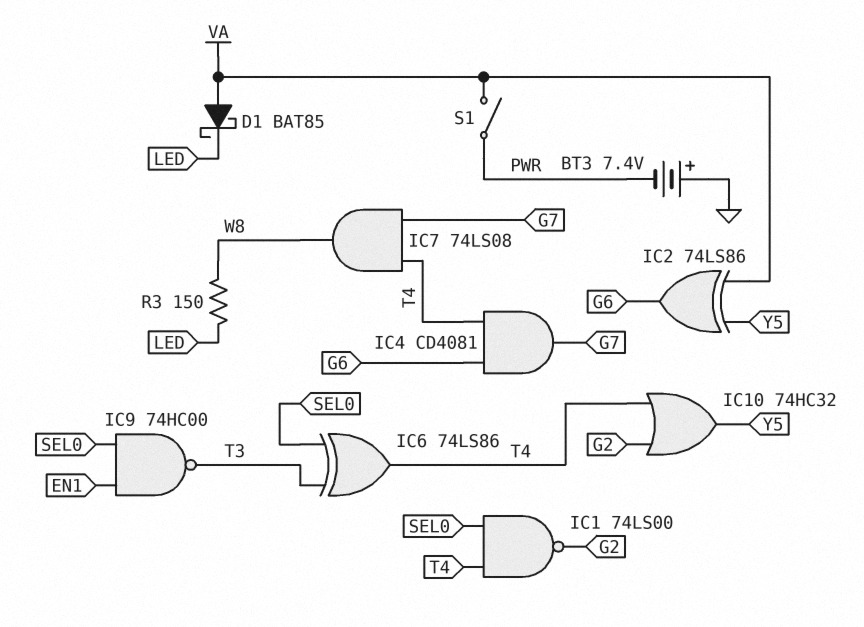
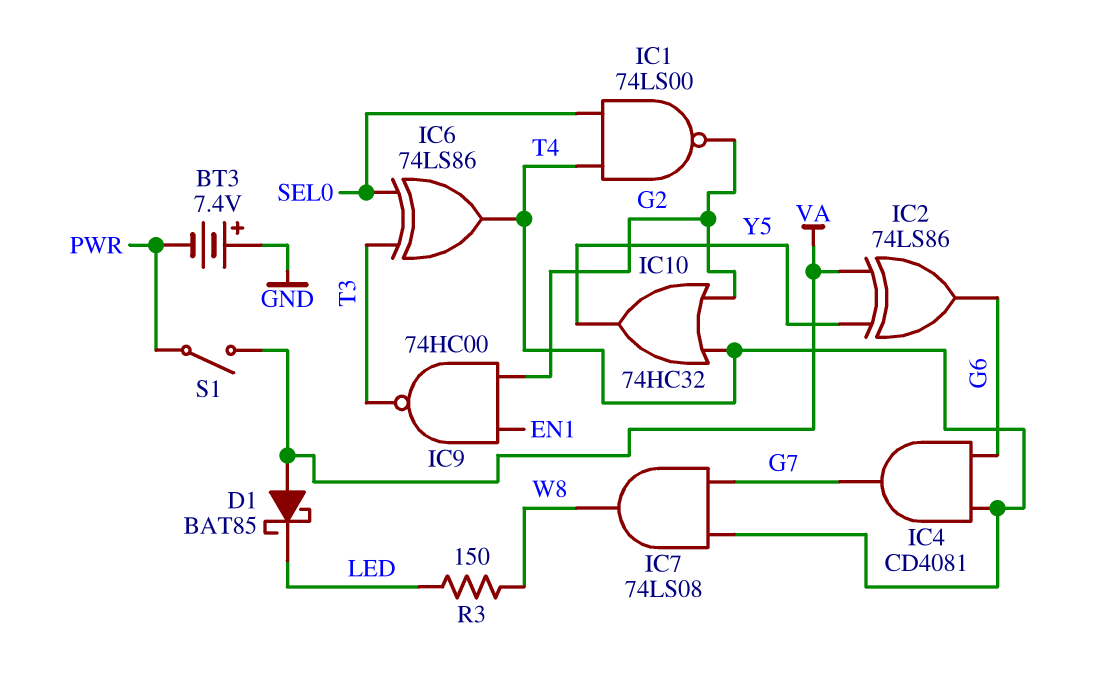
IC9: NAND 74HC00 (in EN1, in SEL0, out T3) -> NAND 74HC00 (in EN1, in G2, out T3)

* * *

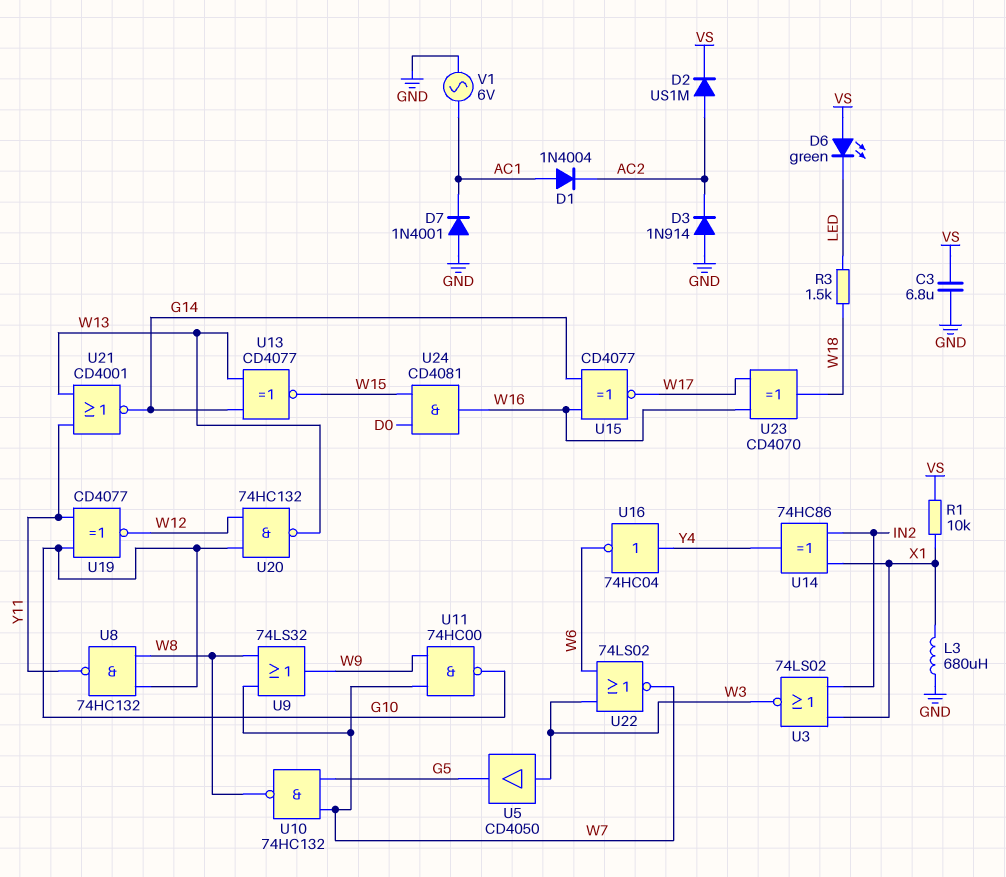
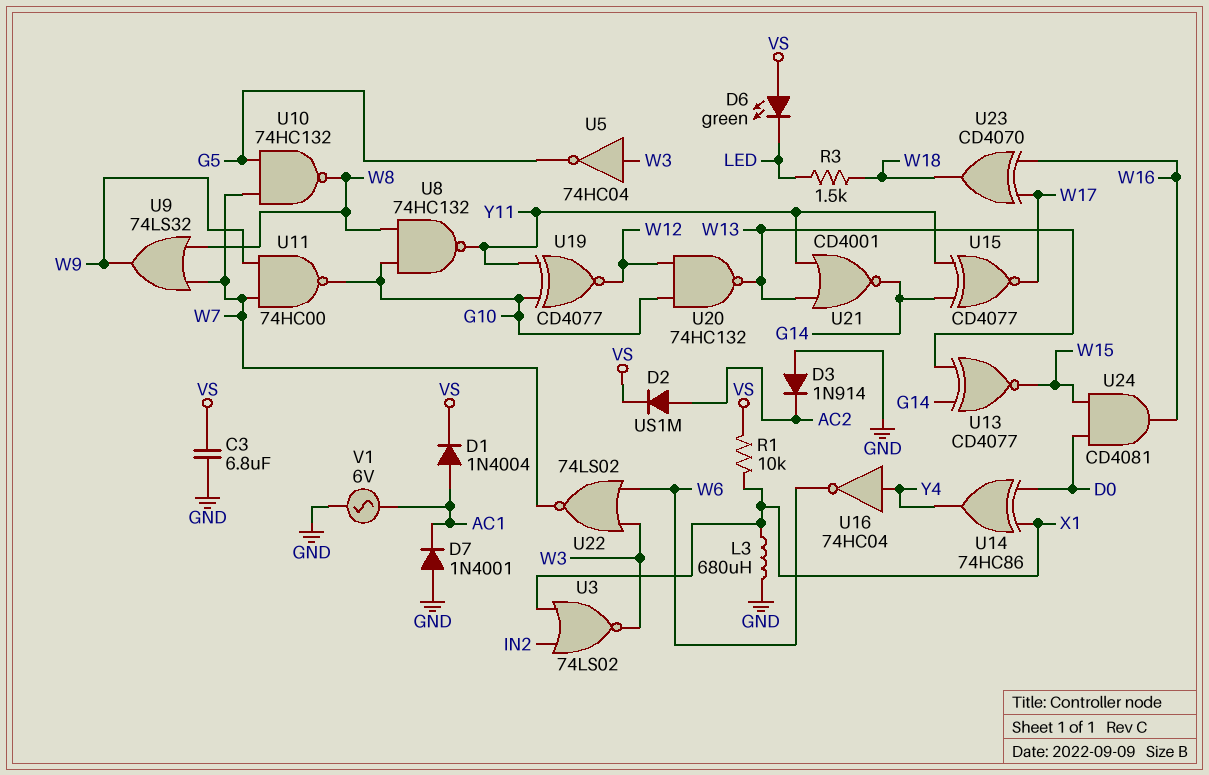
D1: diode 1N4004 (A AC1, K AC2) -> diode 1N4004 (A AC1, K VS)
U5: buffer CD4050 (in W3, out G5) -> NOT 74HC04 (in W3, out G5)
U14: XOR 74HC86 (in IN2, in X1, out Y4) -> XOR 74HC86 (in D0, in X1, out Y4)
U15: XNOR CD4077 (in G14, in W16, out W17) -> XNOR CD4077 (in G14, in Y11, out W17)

---

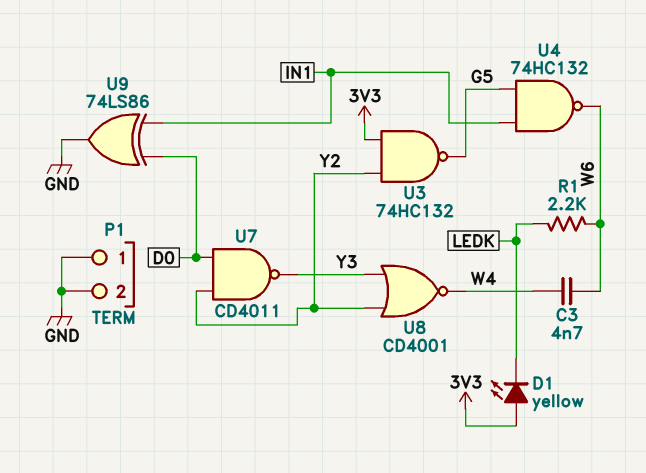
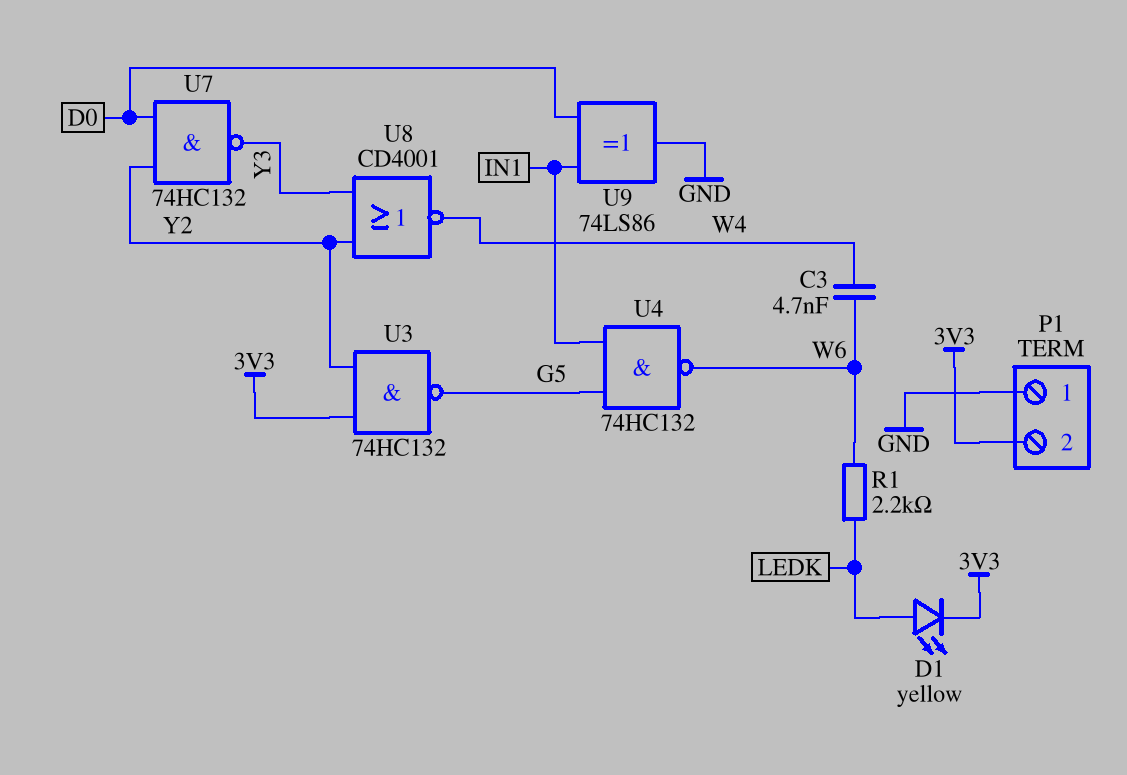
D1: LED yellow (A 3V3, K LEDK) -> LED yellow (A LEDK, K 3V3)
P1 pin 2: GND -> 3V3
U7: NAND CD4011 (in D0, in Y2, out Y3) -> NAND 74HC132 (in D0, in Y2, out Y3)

• ACTIVITY:
Copy each line holding the word "NAND" from the listing above.

• ANSWER SPACE:
IC9: NAND 74HC00 (in EN1, in SEL0, out T3) -> NAND 74HC00 (in EN1, in G2, out T3)
U7: NAND CD4011 (in D0, in Y2, out Y3) -> NAND 74HC132 (in D0, in Y2, out Y3)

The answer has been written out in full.